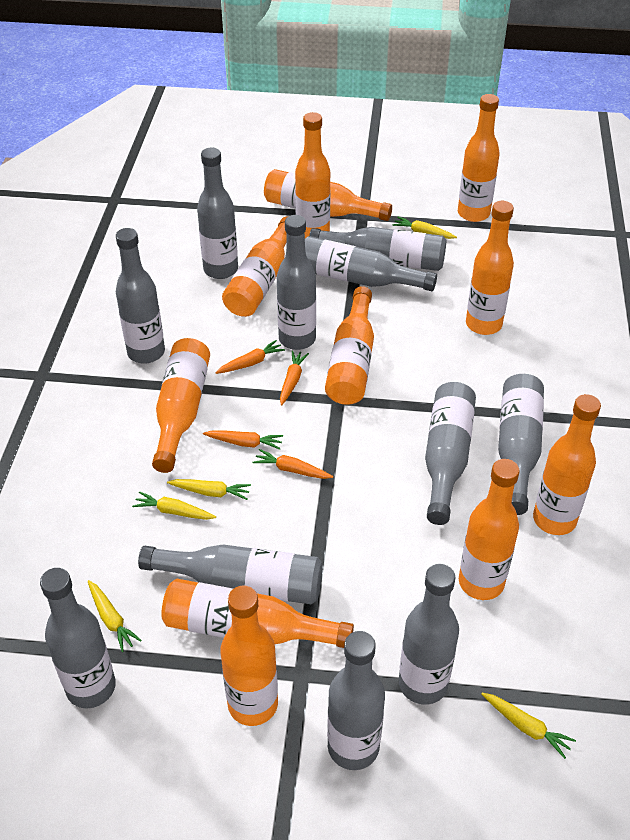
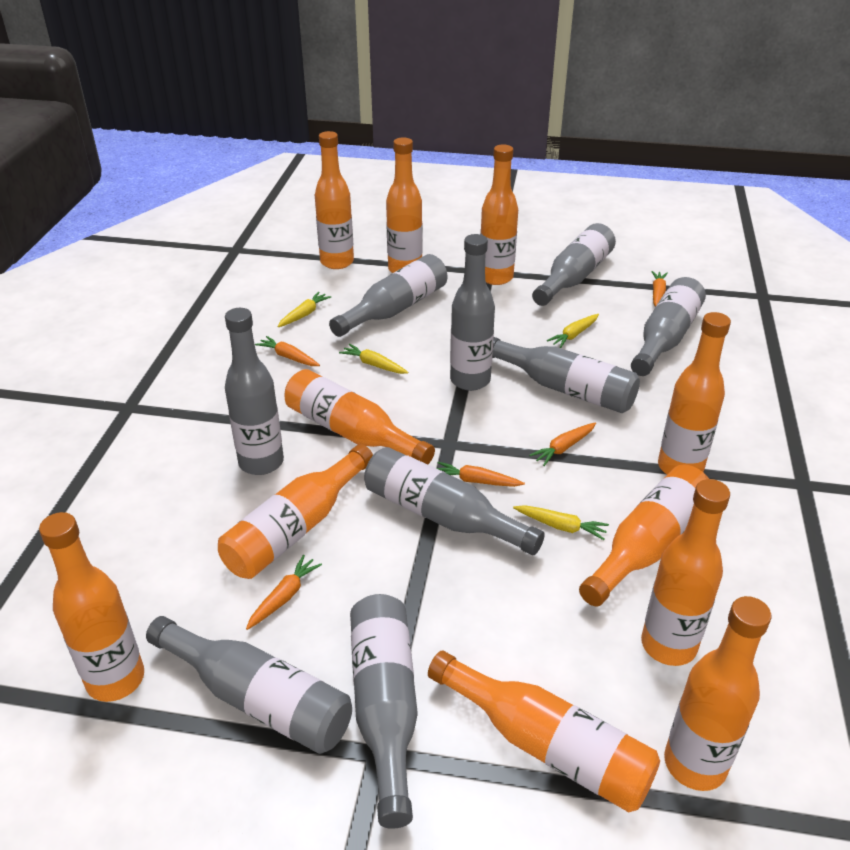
grey bottle: 11 -> 9
orange carrot: 4 -> 5
yellow carrot: 5 -> 4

WORK TASK:
Could you reproduce all of the data above exactly and skip any image?

ANSWER AREA:
grey bottle: 11 -> 9
orange carrot: 4 -> 5
yellow carrot: 5 -> 4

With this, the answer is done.